RECORDS FOR PROCESSING:
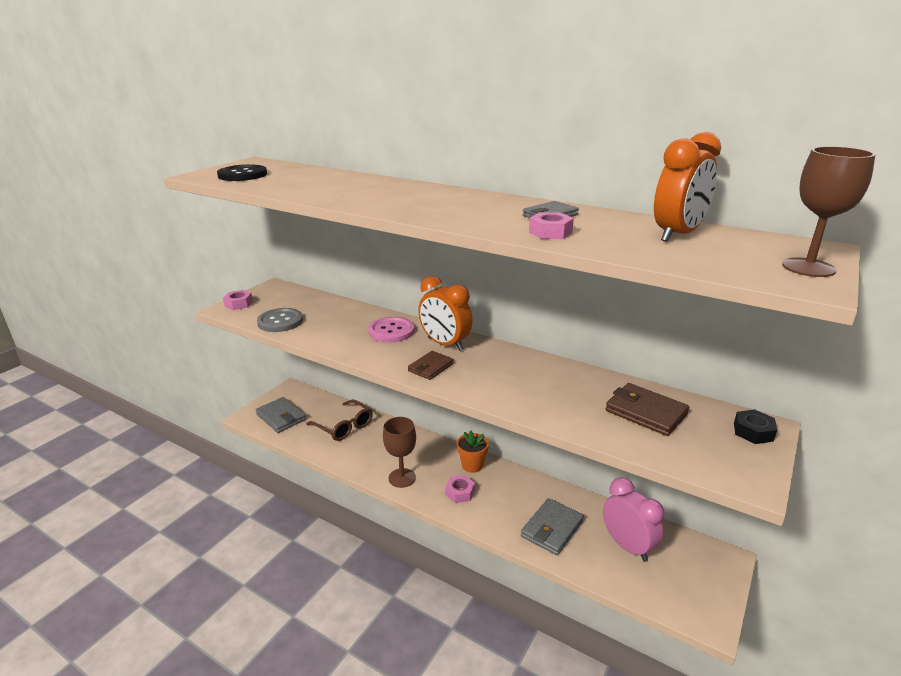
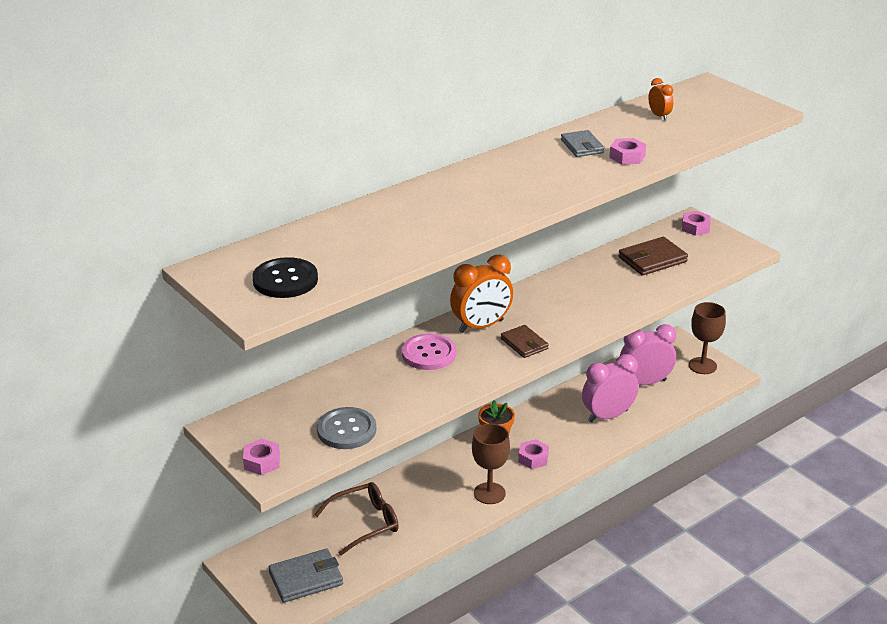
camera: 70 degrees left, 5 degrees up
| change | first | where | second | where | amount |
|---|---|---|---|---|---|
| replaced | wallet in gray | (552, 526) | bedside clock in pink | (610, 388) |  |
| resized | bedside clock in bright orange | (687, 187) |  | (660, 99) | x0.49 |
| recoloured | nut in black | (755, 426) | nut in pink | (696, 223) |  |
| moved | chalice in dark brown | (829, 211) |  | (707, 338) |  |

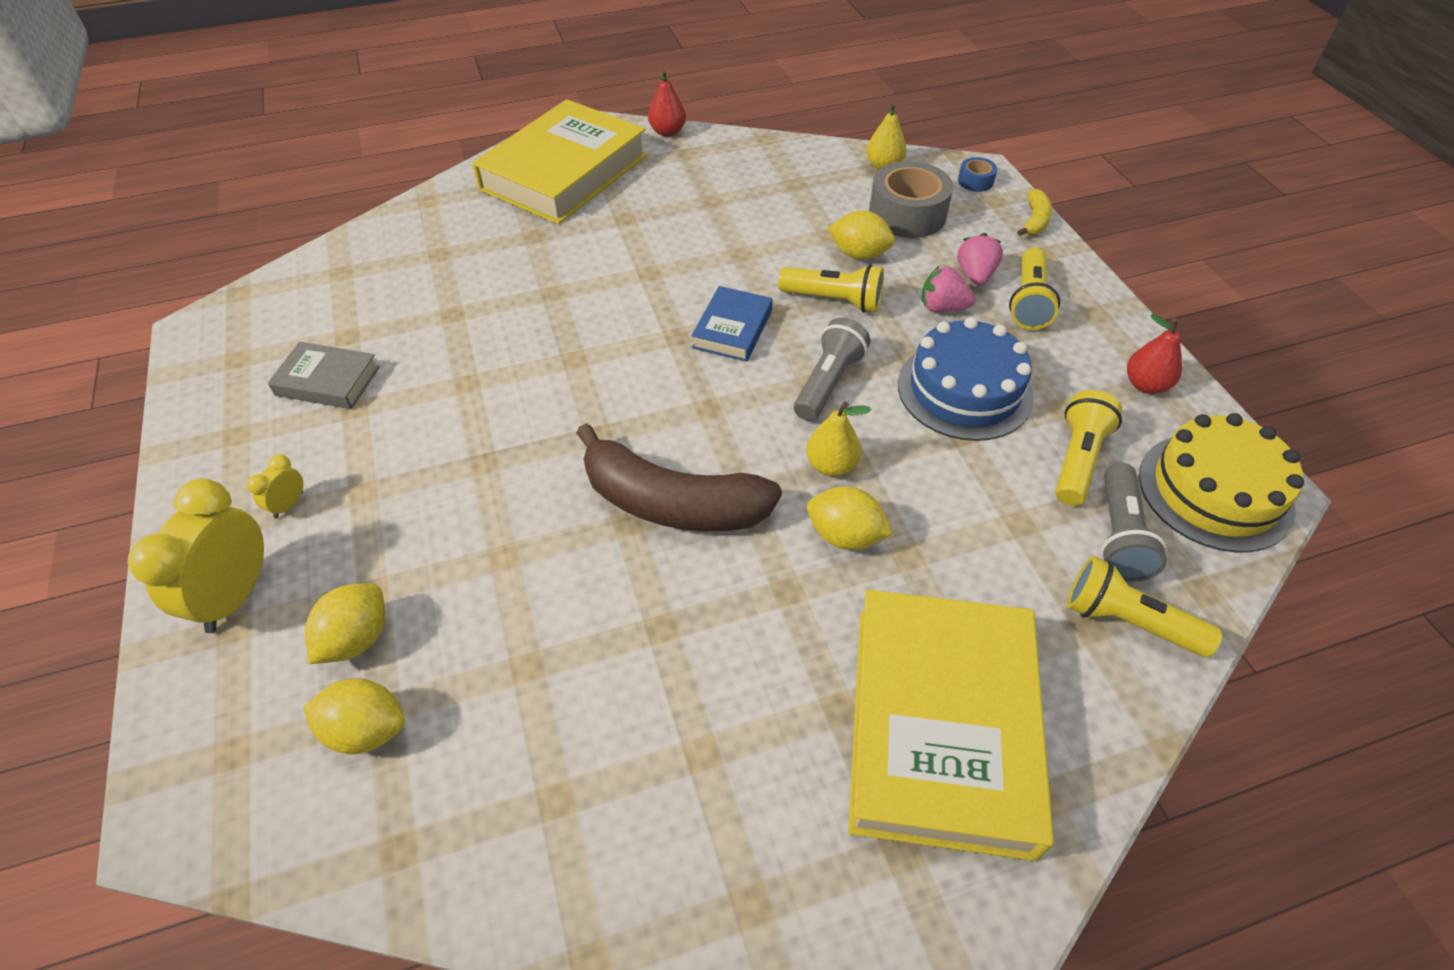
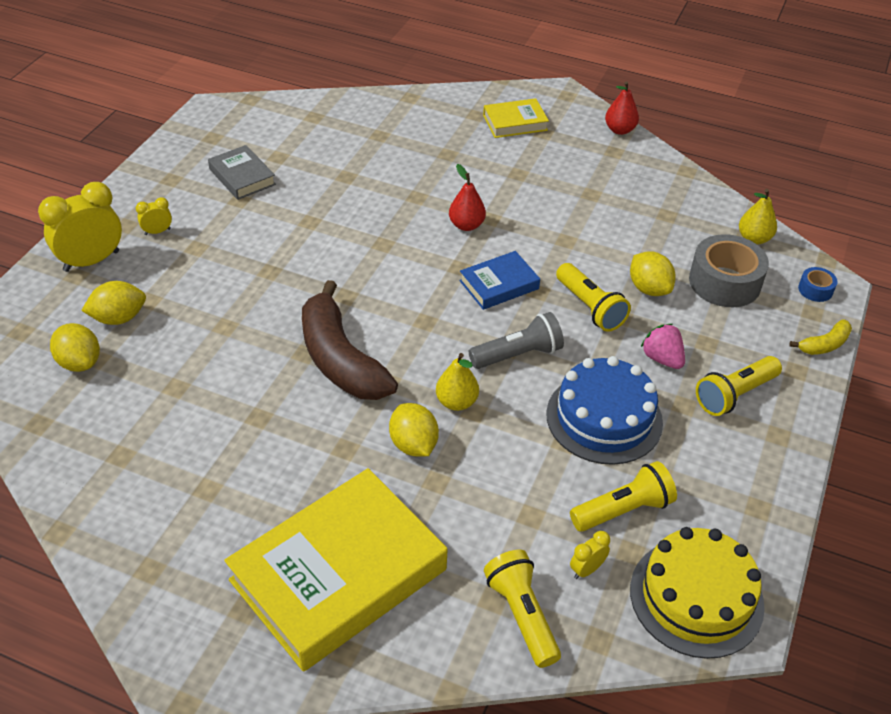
camera: 40 degrees right, 5 degrees down
| change | first | where | second | where | amount |
|---|---|---|---|---|---|
| resized | book in bright yellow | (559, 161) |  | (516, 118) | x0.47 |
| removed | berry in pink | (980, 259) |  |  |  |
| replaced | torch in gray | (1133, 522) | bedside clock in bright yellow | (590, 555) |  |
| moved | pear in scarlet | (1154, 354) |  | (467, 197) |  |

WORK TASK: The expected output is every entry above, retyped exactly, with the pictures removed.

WRITTEN ANSWER:
camera: 70 degrees left, 5 degrees up
| change | first | where | second | where | amount |
|---|---|---|---|---|---|
| replaced | wallet in gray | (552, 526) | bedside clock in pink | (610, 388) |  |
| resized | bedside clock in bright orange | (687, 187) |  | (660, 99) | x0.49 |
| recoloured | nut in black | (755, 426) | nut in pink | (696, 223) |  |
| moved | chalice in dark brown | (829, 211) |  | (707, 338) |  |

camera: 40 degrees right, 5 degrees down
| change | first | where | second | where | amount |
|---|---|---|---|---|---|
| resized | book in bright yellow | (559, 161) |  | (516, 118) | x0.47 |
| removed | berry in pink | (980, 259) |  |  |  |
| replaced | torch in gray | (1133, 522) | bedside clock in bright yellow | (590, 555) |  |
| moved | pear in scarlet | (1154, 354) |  | (467, 197) |  |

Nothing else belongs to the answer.